Exercise material:

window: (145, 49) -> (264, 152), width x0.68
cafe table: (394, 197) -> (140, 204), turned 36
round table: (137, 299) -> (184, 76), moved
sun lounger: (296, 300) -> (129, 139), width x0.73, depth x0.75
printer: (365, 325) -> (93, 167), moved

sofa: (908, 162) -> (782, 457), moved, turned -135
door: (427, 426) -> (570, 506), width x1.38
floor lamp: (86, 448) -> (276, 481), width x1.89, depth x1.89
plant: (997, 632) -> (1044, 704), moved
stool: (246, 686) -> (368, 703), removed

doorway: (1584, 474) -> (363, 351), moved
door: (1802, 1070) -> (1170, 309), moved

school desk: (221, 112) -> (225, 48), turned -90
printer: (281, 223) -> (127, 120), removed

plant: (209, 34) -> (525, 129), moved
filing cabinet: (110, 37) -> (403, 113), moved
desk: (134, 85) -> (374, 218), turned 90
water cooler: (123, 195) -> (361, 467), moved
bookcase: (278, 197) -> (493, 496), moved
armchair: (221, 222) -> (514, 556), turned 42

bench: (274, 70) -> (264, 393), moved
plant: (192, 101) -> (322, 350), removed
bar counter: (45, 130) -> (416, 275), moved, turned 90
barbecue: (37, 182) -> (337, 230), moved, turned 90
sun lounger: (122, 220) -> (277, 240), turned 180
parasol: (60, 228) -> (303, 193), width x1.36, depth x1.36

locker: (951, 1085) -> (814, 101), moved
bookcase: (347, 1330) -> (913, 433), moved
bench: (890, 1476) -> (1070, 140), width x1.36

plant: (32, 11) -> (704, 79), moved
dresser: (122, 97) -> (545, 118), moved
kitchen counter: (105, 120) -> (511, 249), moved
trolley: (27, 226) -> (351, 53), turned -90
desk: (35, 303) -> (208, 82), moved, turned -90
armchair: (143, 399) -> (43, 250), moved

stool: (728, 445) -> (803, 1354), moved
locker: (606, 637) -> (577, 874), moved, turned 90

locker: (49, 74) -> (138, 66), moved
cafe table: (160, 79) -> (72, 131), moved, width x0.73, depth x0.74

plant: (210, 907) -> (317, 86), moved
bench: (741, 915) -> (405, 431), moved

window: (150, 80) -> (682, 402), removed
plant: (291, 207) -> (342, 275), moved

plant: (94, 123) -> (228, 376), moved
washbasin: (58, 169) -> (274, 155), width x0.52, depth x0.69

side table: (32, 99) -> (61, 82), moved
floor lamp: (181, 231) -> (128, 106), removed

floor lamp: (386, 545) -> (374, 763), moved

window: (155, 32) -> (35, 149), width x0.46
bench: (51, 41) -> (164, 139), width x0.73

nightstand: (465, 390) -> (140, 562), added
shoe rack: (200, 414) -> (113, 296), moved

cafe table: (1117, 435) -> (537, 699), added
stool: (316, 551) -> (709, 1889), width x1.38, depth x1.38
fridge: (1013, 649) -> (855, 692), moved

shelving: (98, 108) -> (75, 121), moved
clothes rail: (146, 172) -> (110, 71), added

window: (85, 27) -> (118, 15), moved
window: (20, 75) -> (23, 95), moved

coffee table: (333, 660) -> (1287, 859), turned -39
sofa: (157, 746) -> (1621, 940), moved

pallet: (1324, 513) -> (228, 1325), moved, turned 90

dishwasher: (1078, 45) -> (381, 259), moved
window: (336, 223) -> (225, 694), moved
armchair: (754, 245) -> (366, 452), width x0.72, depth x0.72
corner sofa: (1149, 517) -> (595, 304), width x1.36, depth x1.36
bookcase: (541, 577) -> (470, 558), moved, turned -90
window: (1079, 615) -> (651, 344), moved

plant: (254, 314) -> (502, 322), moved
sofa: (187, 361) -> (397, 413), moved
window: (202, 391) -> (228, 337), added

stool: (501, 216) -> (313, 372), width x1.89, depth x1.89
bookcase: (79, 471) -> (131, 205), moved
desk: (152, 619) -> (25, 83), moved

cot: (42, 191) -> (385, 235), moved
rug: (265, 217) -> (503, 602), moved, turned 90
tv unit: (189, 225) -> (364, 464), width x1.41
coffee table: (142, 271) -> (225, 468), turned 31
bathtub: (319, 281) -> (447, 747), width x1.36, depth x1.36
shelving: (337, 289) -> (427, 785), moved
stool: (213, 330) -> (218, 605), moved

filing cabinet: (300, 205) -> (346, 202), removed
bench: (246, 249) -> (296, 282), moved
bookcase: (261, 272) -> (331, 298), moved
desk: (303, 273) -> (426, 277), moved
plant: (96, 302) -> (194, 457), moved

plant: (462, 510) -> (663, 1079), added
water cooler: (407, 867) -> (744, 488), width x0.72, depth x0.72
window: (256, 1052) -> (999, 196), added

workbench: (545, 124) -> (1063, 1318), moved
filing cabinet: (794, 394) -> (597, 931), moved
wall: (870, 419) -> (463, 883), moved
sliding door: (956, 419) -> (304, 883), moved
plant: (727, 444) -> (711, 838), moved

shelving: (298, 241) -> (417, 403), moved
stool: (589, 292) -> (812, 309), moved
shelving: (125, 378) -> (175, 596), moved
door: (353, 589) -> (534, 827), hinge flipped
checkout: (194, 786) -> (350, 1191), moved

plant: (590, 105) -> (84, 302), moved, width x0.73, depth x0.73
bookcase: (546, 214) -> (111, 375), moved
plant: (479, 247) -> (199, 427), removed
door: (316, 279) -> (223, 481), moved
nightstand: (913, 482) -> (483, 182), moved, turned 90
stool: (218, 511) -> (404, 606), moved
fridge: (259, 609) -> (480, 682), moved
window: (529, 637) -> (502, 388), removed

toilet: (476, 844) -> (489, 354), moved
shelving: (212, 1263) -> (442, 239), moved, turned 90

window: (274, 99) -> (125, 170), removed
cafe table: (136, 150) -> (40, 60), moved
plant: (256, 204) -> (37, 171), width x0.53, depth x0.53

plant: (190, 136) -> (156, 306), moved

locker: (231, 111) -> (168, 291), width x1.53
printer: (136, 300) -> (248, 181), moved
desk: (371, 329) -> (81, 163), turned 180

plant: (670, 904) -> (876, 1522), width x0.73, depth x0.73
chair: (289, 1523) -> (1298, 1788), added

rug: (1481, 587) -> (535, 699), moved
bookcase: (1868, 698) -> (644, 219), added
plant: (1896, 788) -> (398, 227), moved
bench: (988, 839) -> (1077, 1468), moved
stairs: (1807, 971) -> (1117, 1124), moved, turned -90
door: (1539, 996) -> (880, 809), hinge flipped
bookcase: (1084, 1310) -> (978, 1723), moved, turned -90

What is needed: Copy all the lines from the data above that hold the word "desk".

Final answer:
school desk: (221, 112) -> (225, 48), turned -90
desk: (134, 85) -> (374, 218), turned 90
desk: (35, 303) -> (208, 82), moved, turned -90
desk: (152, 619) -> (25, 83), moved
desk: (303, 273) -> (426, 277), moved
desk: (371, 329) -> (81, 163), turned 180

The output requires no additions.